The task. As you look over the data below, please find each line where the word "white" appears, then copy it.

BEGIN The input

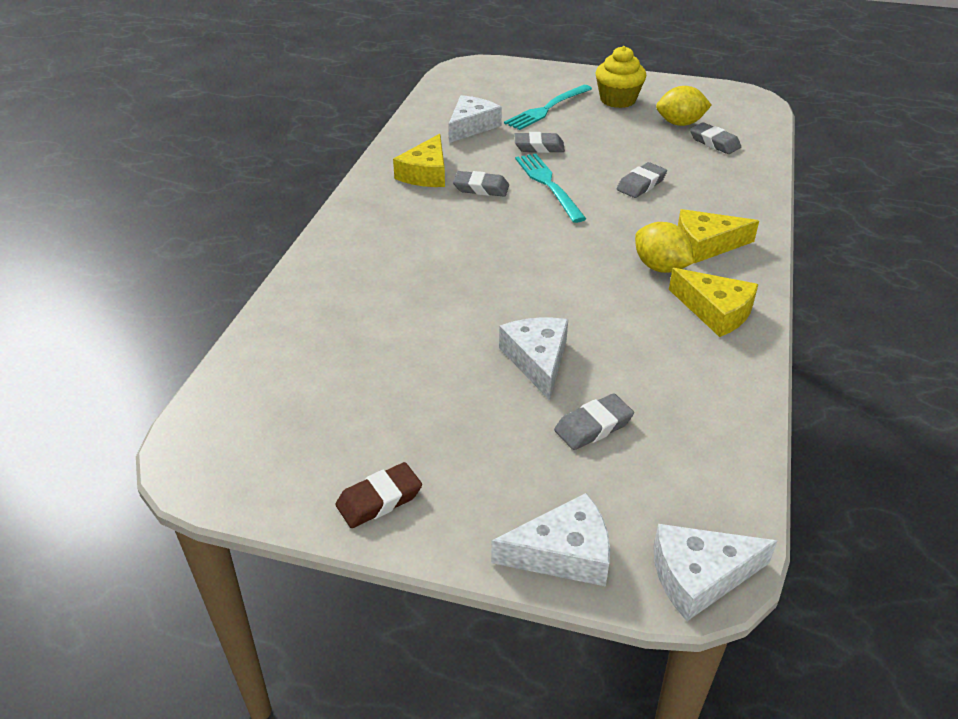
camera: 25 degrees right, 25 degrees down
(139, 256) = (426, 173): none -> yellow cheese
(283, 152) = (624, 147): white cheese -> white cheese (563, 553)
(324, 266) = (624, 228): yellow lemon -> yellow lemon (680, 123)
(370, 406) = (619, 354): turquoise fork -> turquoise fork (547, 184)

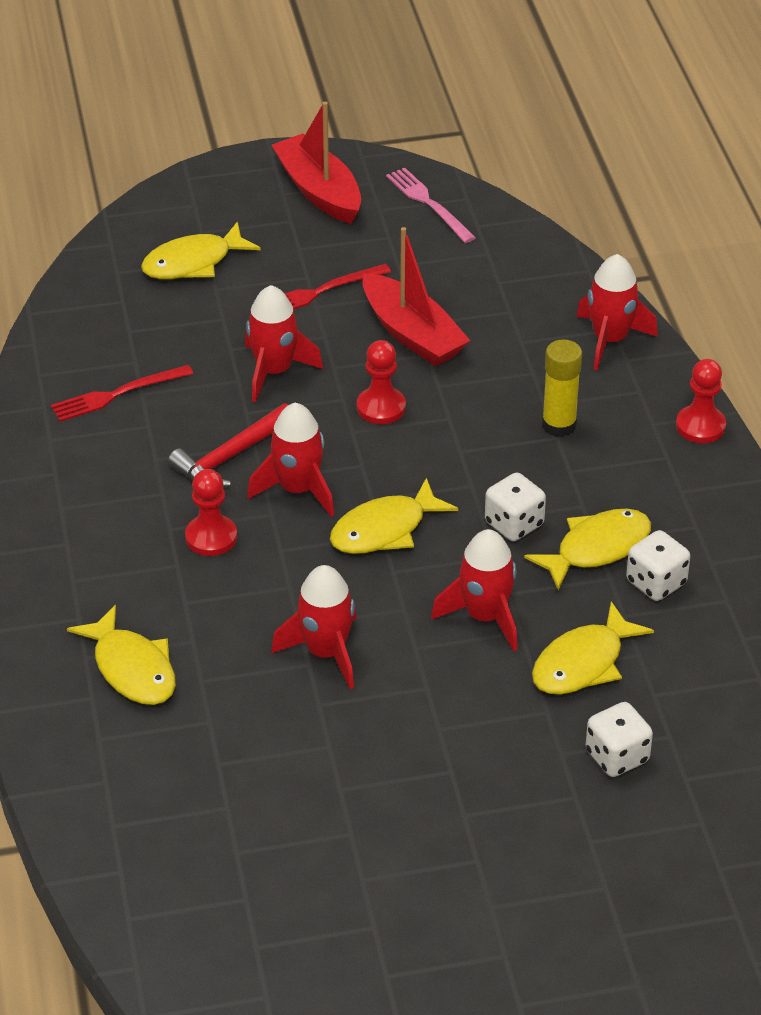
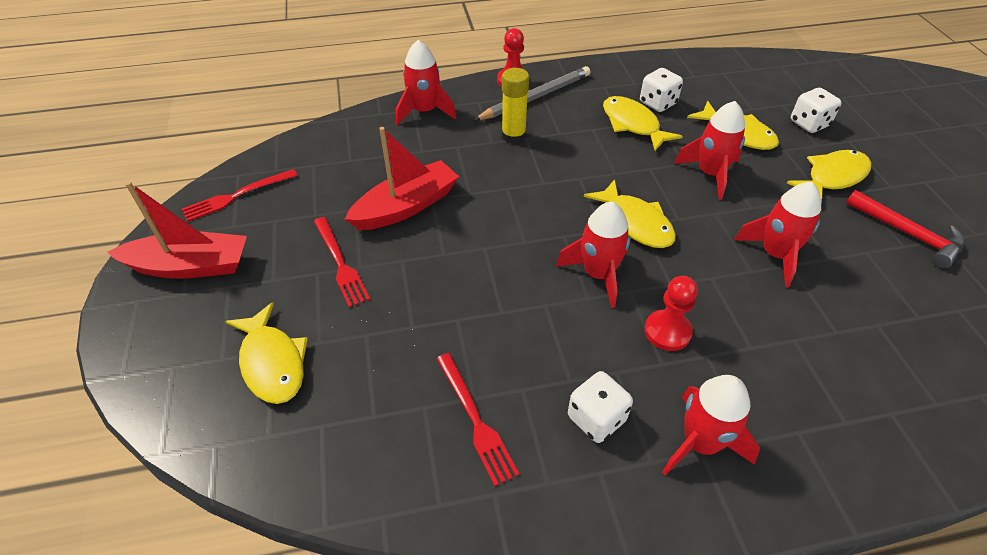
camera: 90 degrees left, 5 degrees up
(132, 668) = (845, 383): yellow fish -> yellow fish (832, 177)
(230, 456) = (562, 321): red hammer -> red hammer (908, 234)
(274, 371) = (447, 293): red rocket -> red rocket (700, 443)
(319, 191) = (190, 266): red boat -> red boat turned 150 degrees counterclockwise
(381, 407) = (495, 225): red pawn -> none
(429, 203) = (237, 196): pink fork -> red fork
(514, 524) = (617, 159): white dice -> white dice (596, 418)
(657, 449) = (535, 97): none -> grey pencil

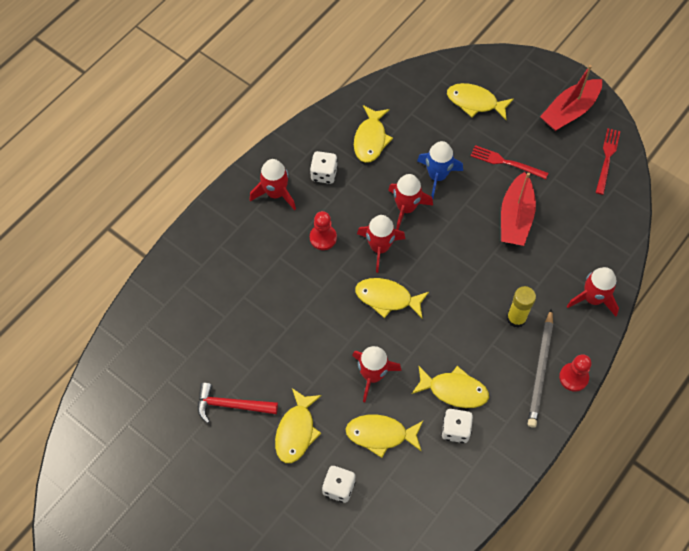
camera: 140 degrees right, 15 degrees up
(439, 304) = (437, 176): none -> blue rocket
(475, 420) = (370, 139): red fork -> yellow fish
(775, 254) = (298, 330): red rocket -> red rocket (406, 208)

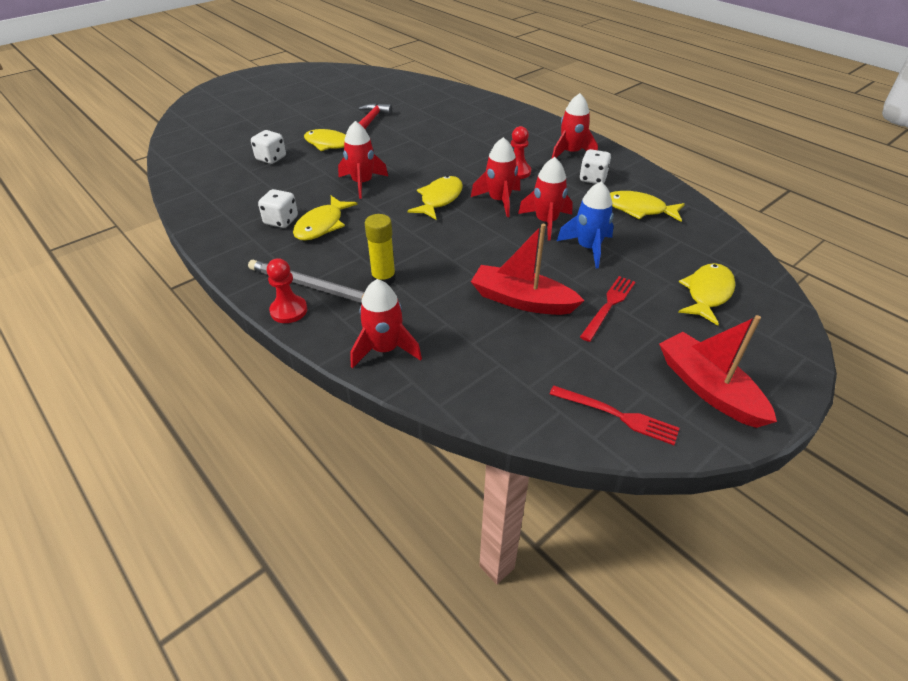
camera: 100 degrees right, 20 degrees down
(380, 434) = (303, 181): yellow fish -> none

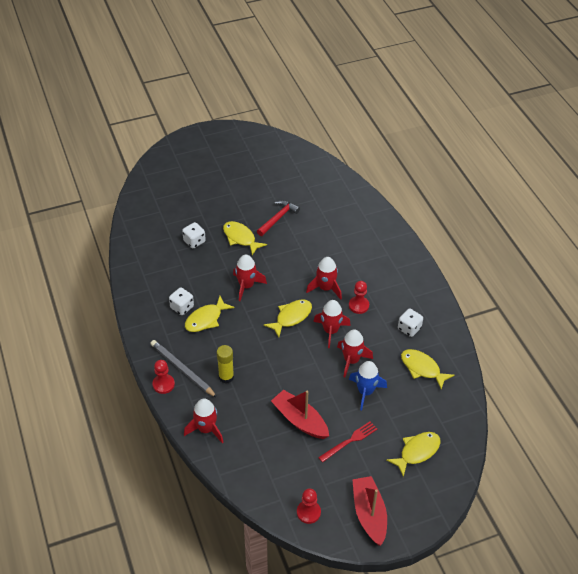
camera: 20 degrees right, 5 degrees up
(571, 153) = (410, 297): red rocket -> red rocket (326, 288)
(617, 415) = (308, 512): red fork -> red pawn

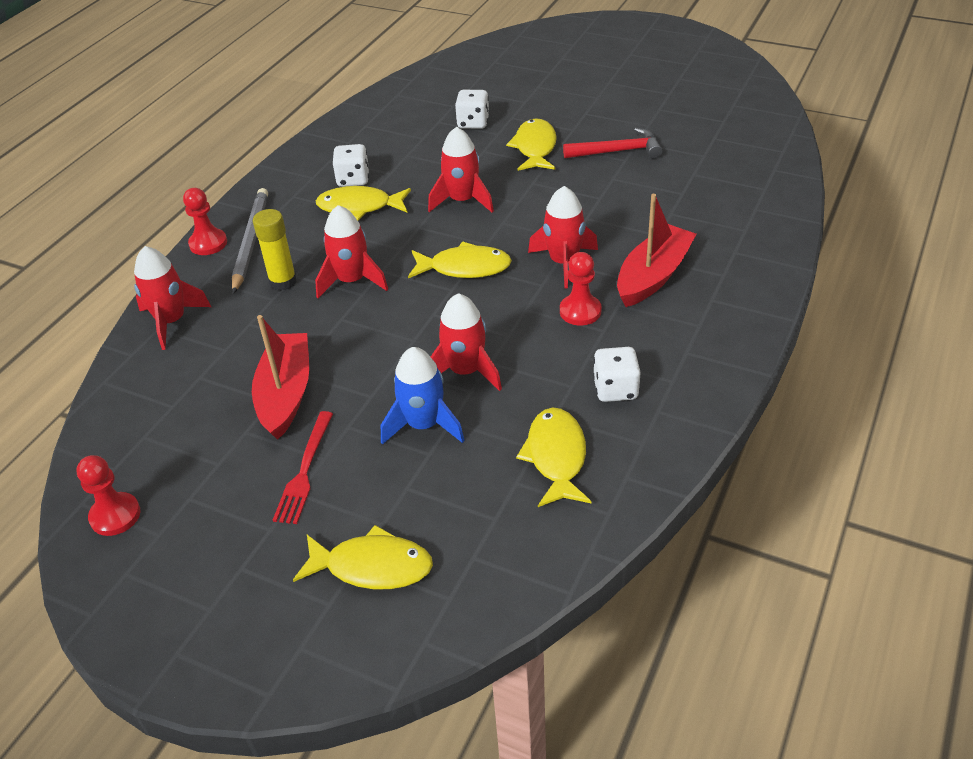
camera: 50 degrees right, 5 degrees down
(330, 331) = (492, 316): red rocket -> red rocket (352, 281)
(349, 441) = (304, 471): red fork -> red fork turned 90 degrees clockwise
(369, 514) = (177, 591): red boat -> red boat (653, 276)

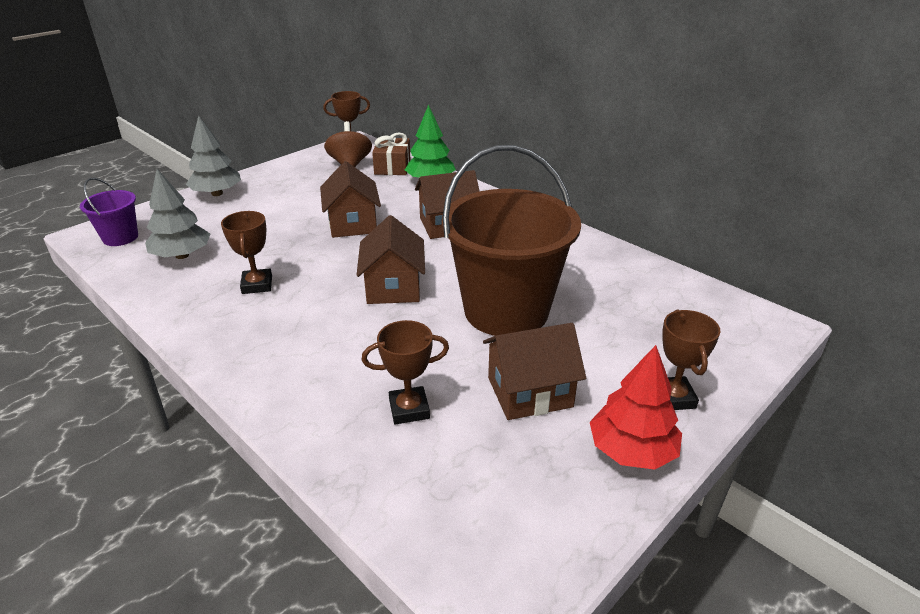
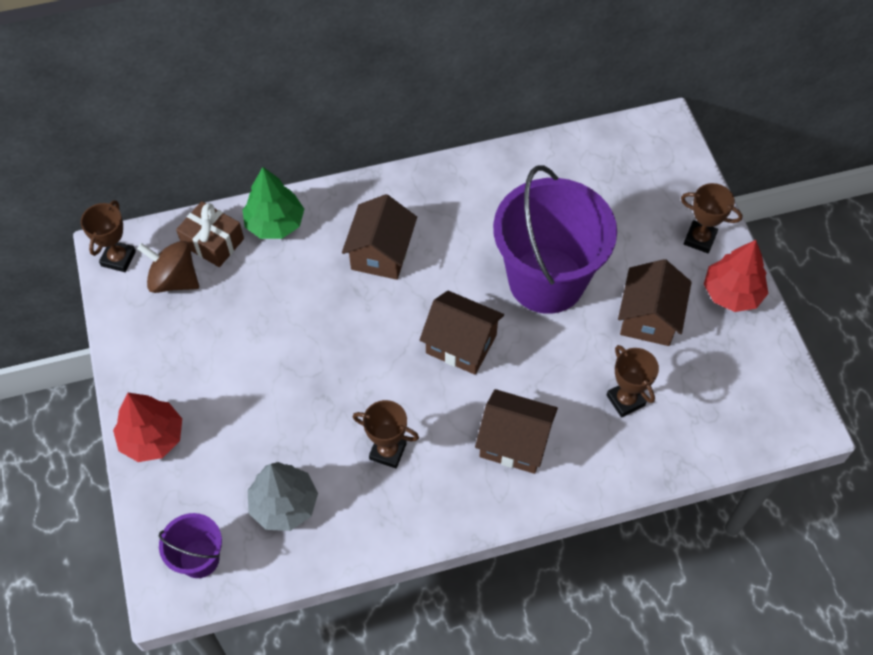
camera: 60 degrees left, 25 degrees up
(217, 193) = (152, 437): grey tree -> red tree
(352, 224) = (321, 331): brown house -> brown house (514, 442)
(409, 409) = (625, 400): brown trophy -> brown trophy turned 45 degrees counterclockwise
(506, 311) = (546, 280): brown bucket -> purple bucket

END The input

Task solution.
(283, 152) = (624, 147): white cheese -> white cheese (563, 553)
(514, 524) = (617, 159): white dice -> white dice (596, 418)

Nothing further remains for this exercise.